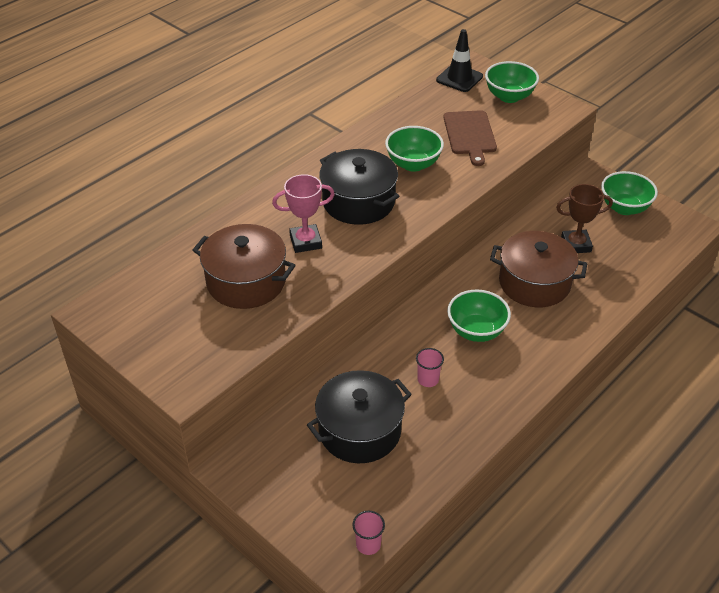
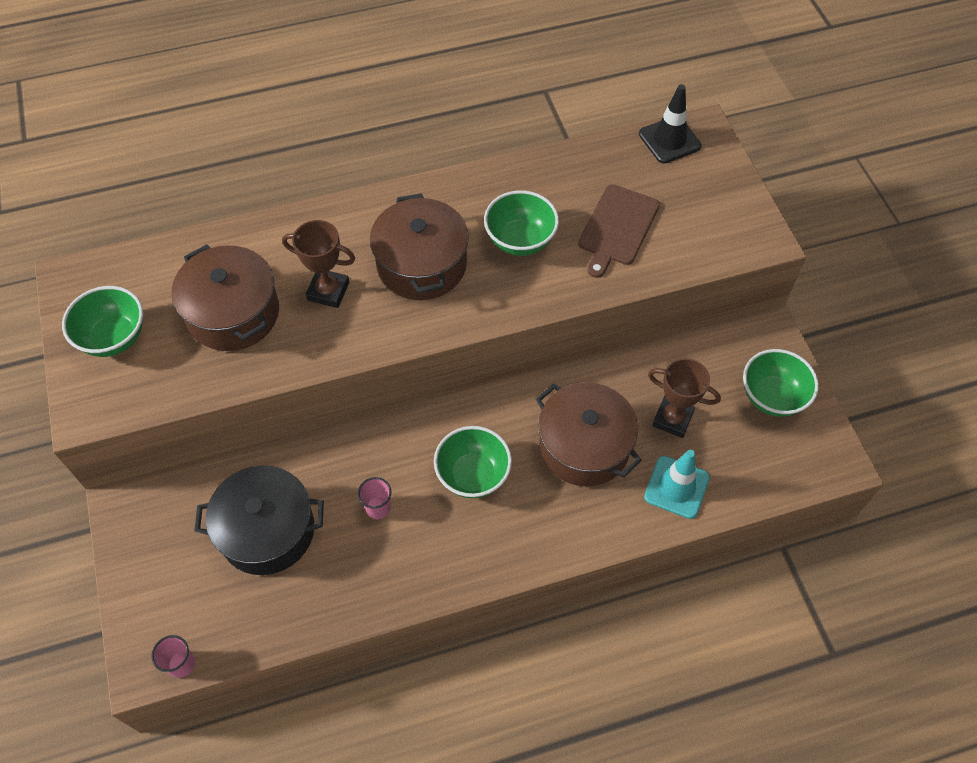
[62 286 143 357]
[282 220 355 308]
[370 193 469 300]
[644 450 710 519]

• **What to do**: The whole listing is to be duplicated verbatim, apart from its images.

• **Answer space**:
[62 286 143 357]
[282 220 355 308]
[370 193 469 300]
[644 450 710 519]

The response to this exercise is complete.